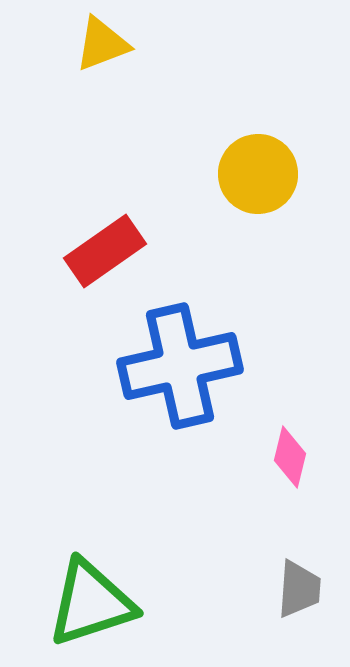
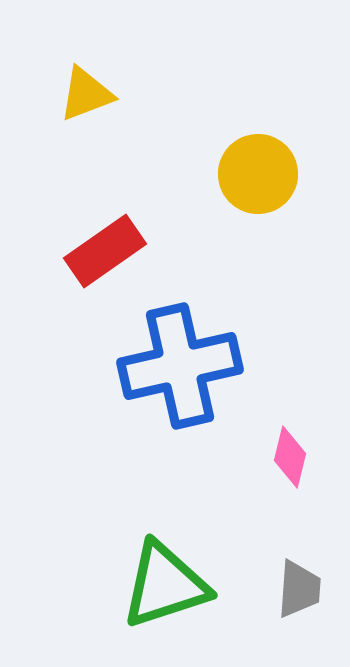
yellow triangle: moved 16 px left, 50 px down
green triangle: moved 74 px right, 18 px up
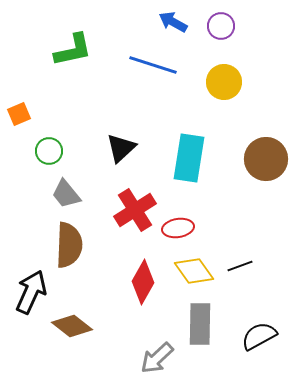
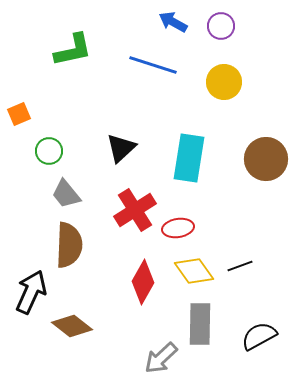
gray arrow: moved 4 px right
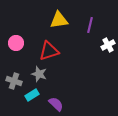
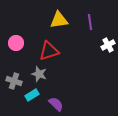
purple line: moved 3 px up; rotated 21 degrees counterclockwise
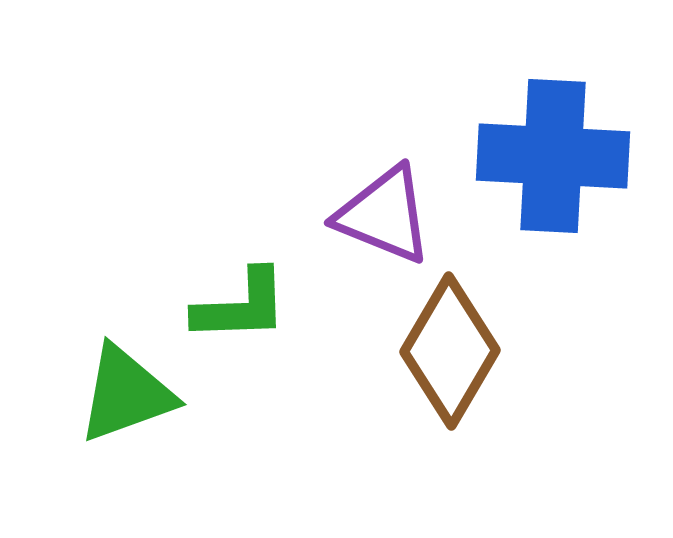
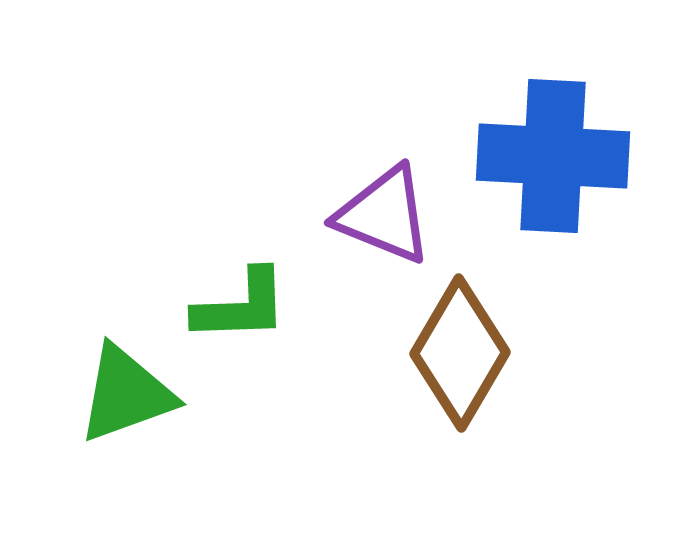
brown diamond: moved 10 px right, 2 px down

- - -

Set the entire listing down again, exact in every line, without any pictures.

REPLY TO THE EXERCISE -
yellow triangle: moved 16 px left, 50 px down
green triangle: moved 74 px right, 18 px up
gray arrow: moved 4 px right
purple line: moved 3 px up; rotated 21 degrees counterclockwise
brown diamond: moved 10 px right, 2 px down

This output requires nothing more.